What you need to do:
Without the pictures, set down every record below exactly as it reads.

....

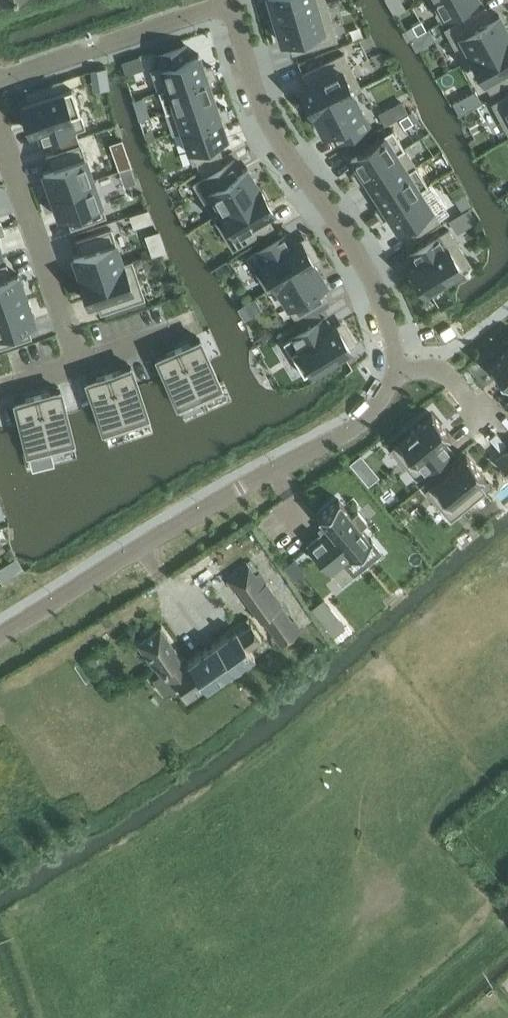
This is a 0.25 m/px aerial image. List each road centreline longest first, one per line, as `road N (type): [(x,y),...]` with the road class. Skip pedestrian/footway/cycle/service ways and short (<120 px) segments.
road 1 (residential): [(396,370),(374,409),(339,439),(240,487),(0,633)]
road 2 (residential): [(396,370),(385,318),(357,252),(267,114),(233,2)]
road 3 (residential): [(0,125),(77,363)]
road 4 (residential): [(233,2),(0,81)]
road 5 (residential): [(491,429),(449,376),(430,368),(396,370)]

....

Output below:
This is a 0.25 m/px aerial image. List each road centreline longest first, one per line, as `road N (type): [(x,y),...]` with the road class. Skip pedestrian/footway/cycle/service ways and short (<120 px) segments.
road 1 (residential): [(396,370),(374,409),(339,439),(240,487),(0,633)]
road 2 (residential): [(396,370),(385,318),(357,252),(267,114),(233,2)]
road 3 (residential): [(0,125),(77,363)]
road 4 (residential): [(233,2),(0,81)]
road 5 (residential): [(491,429),(449,376),(430,368),(396,370)]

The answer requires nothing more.